*Your assignment*
Search the material below for the string "none". Return every line that holds it.

-*-

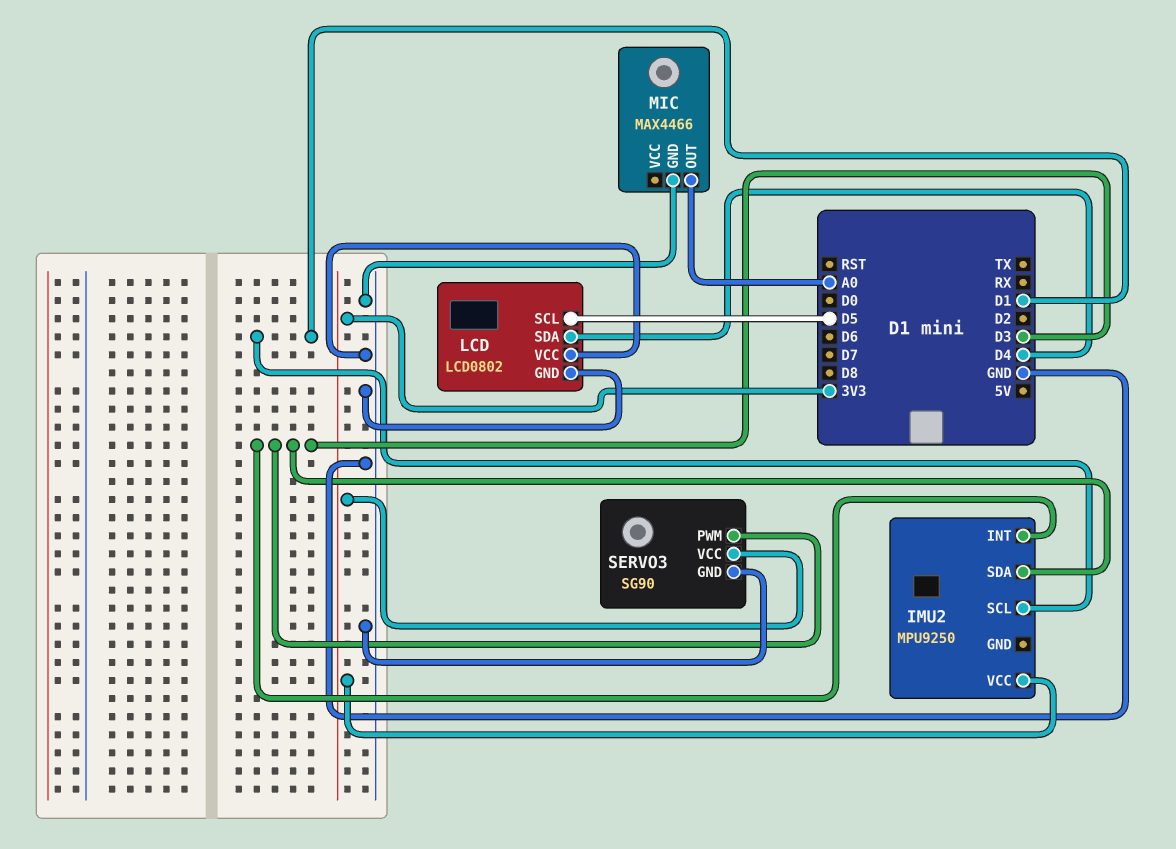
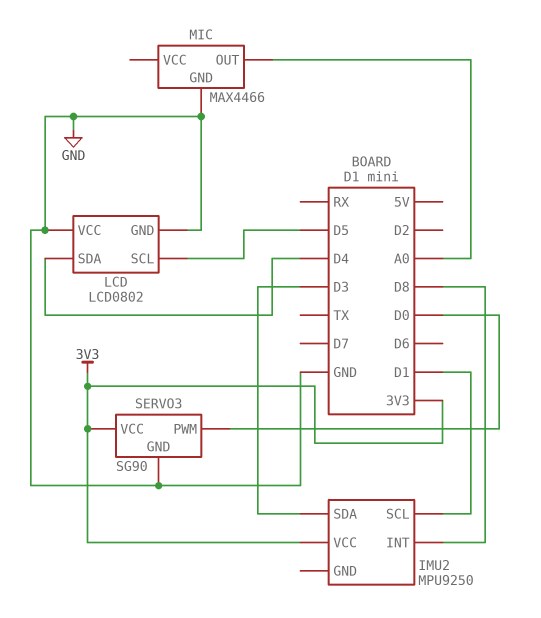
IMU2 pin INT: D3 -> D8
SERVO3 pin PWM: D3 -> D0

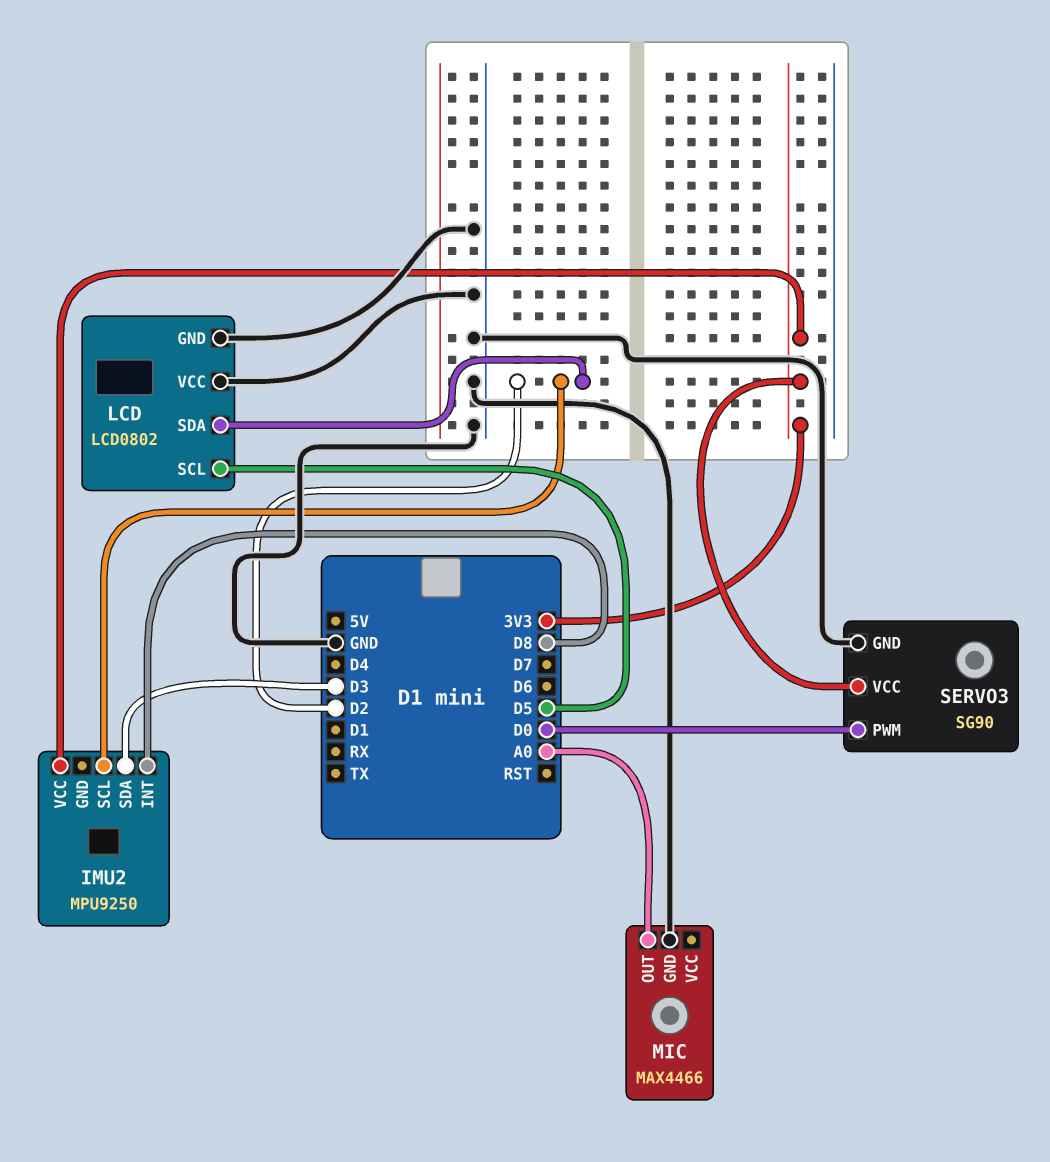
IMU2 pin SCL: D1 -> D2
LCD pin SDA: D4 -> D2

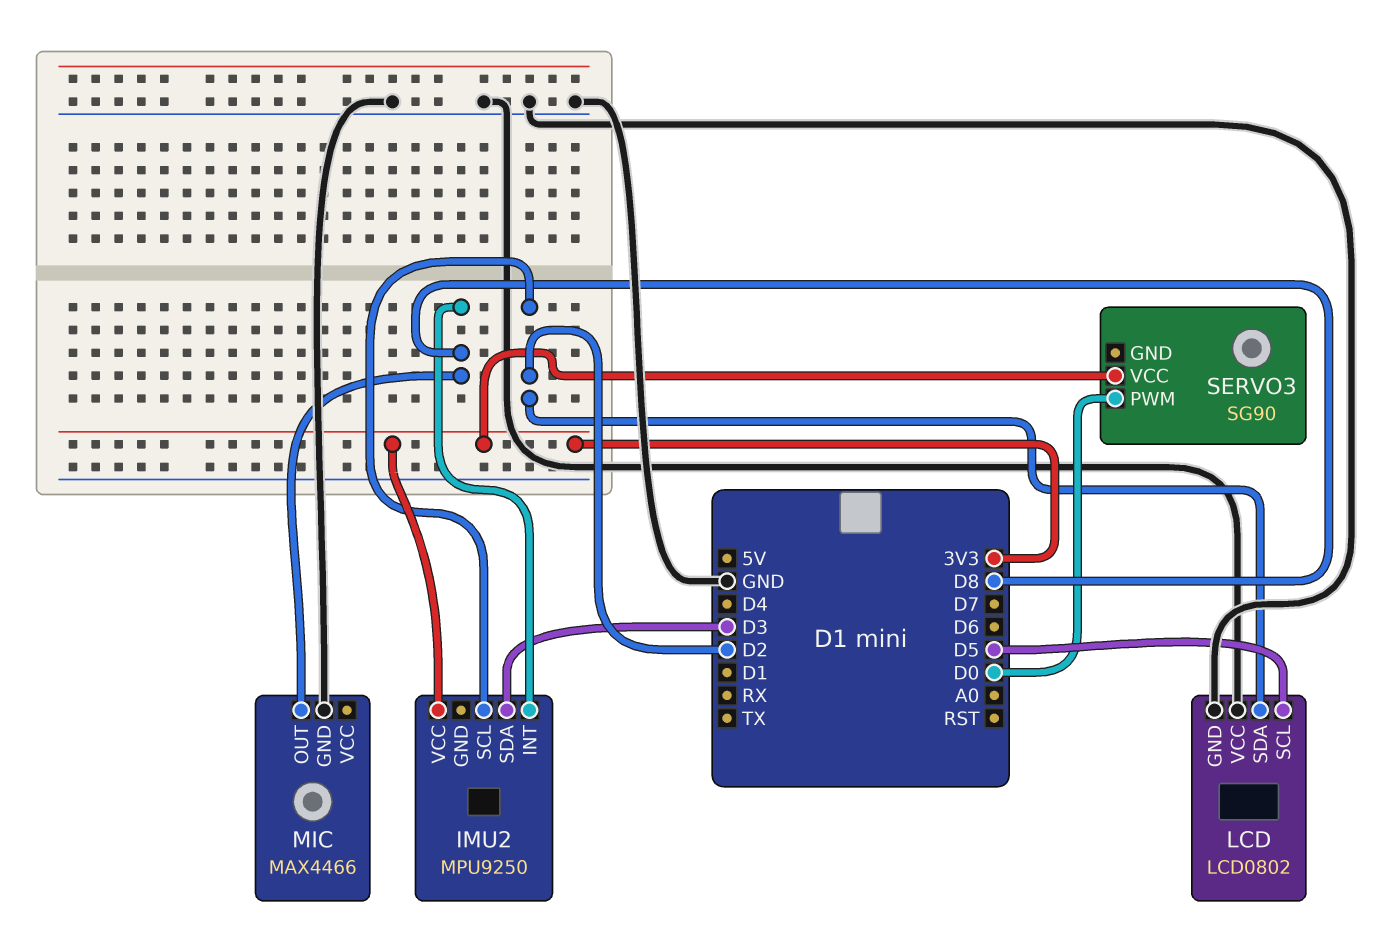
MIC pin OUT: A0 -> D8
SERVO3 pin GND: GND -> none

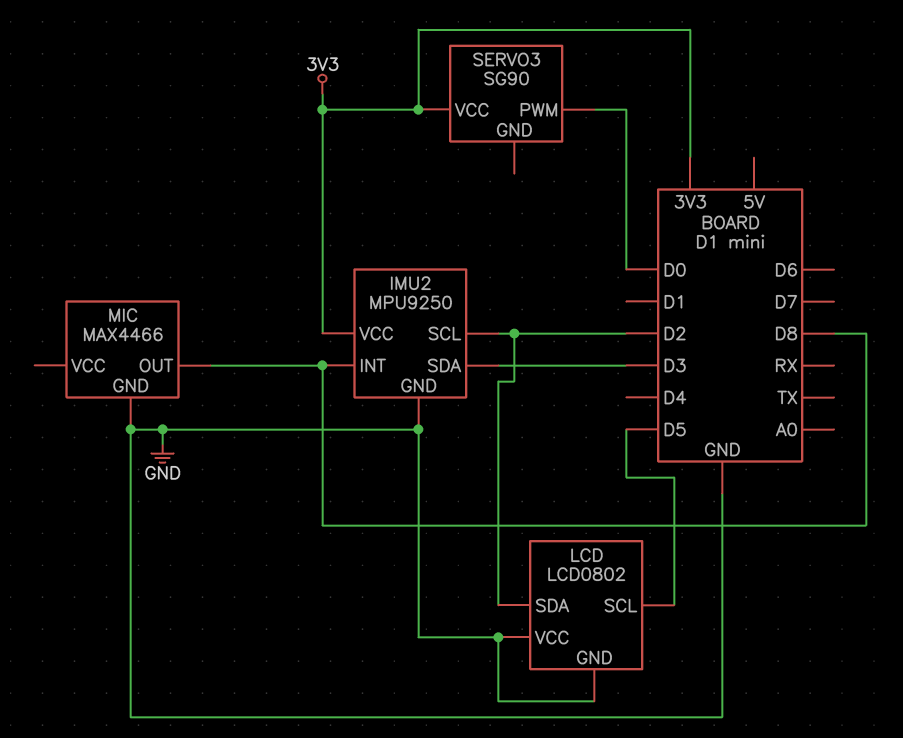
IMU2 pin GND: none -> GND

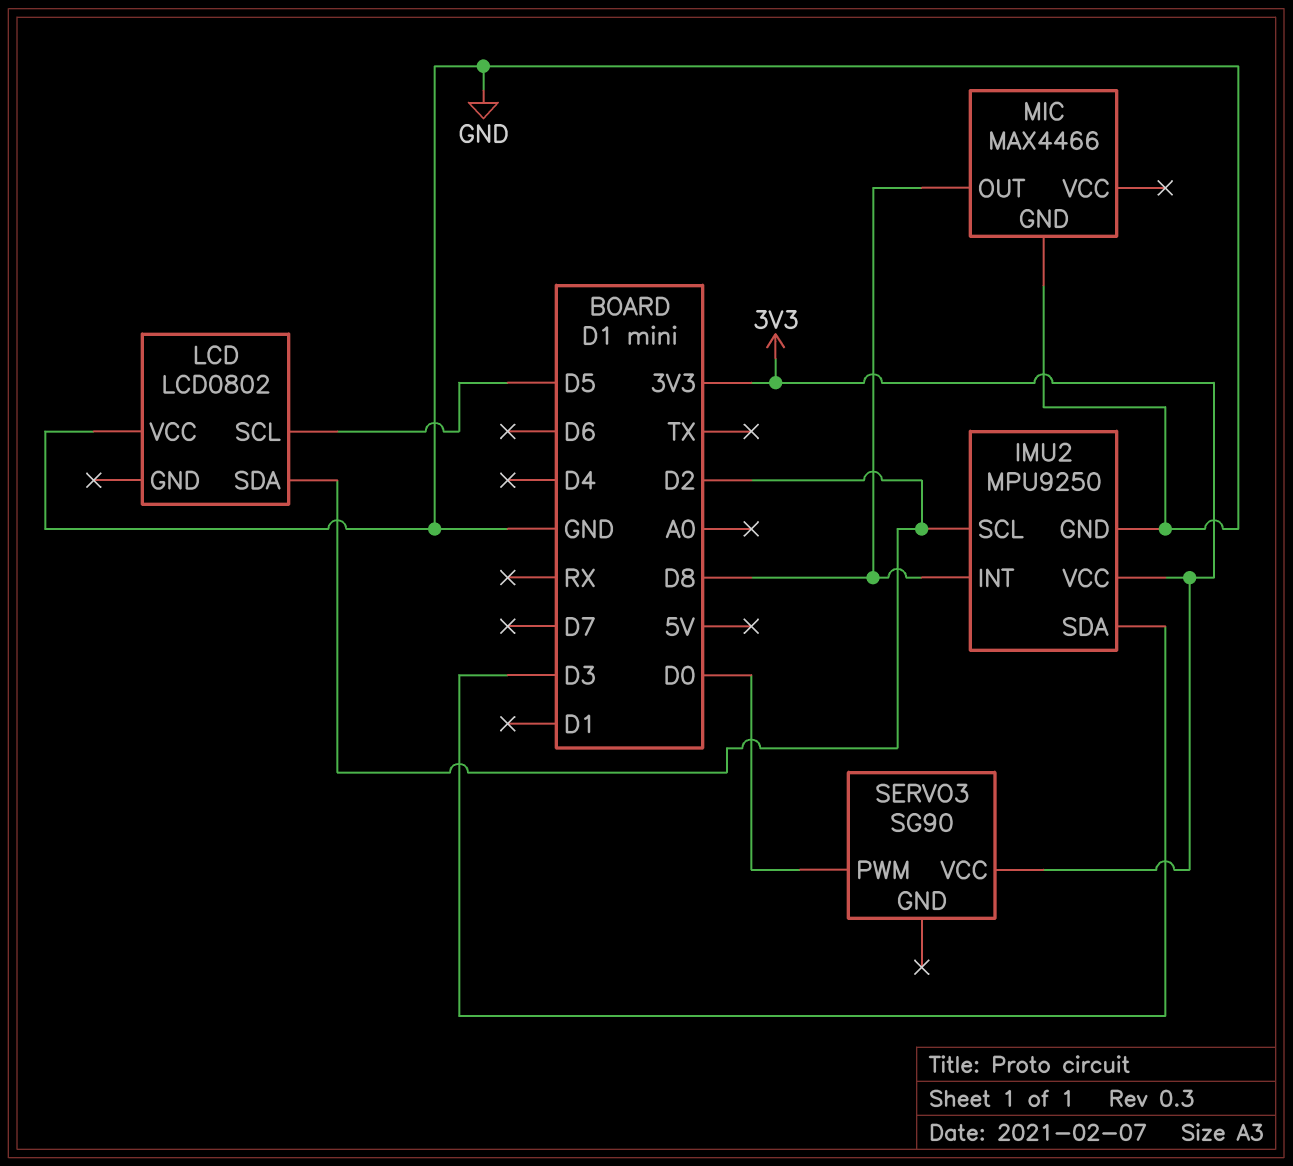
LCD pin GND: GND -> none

-*-

*Response to this exercise*
SERVO3 pin GND: GND -> none
IMU2 pin GND: none -> GND
LCD pin GND: GND -> none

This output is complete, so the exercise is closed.